AVAILABLE DATA:
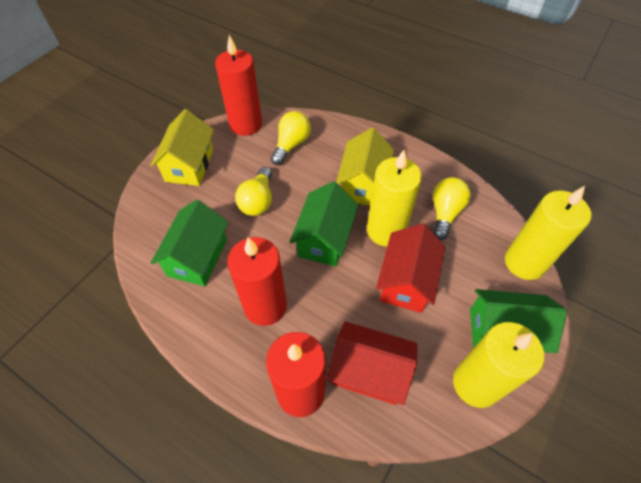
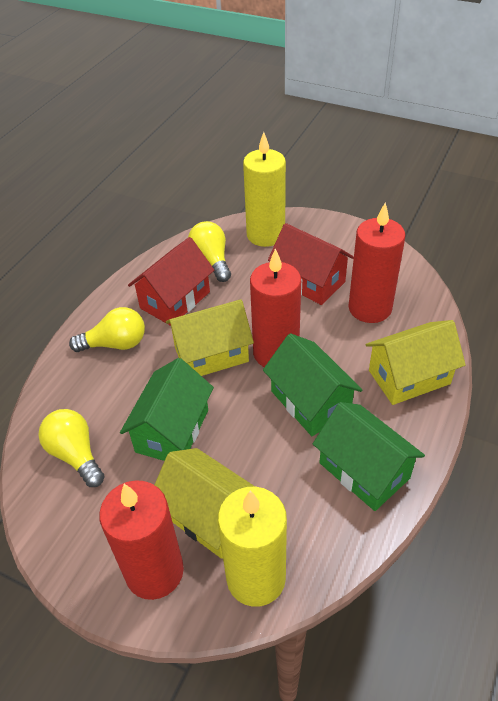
yellow candle: 3 -> 2
yellow house: 2 -> 3

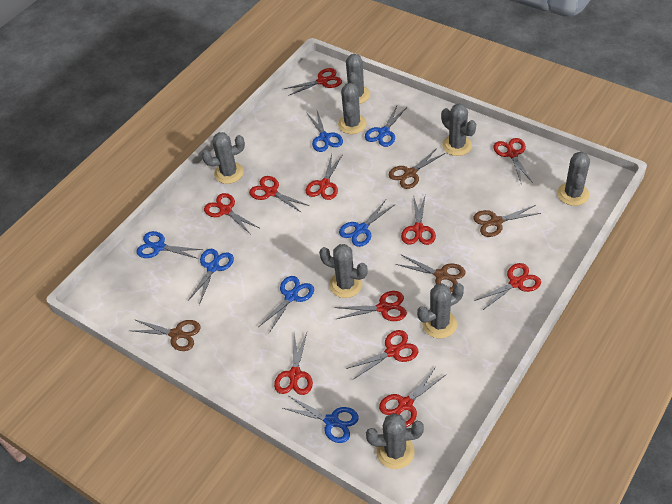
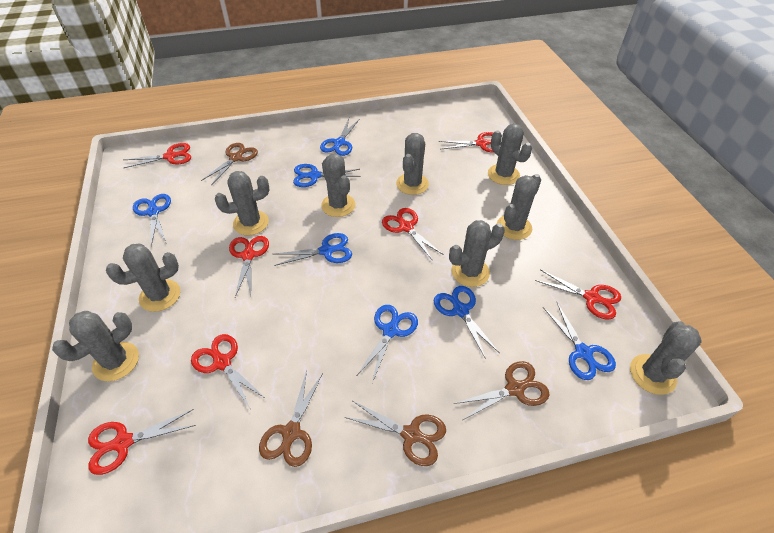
grey cactus: 8 -> 9
red scissors: 11 -> 7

THE TASK: Print the listing verbatim; no pictures.

OUTPUT BELOW:
yellow candle: 3 -> 2
yellow house: 2 -> 3

grey cactus: 8 -> 9
red scissors: 11 -> 7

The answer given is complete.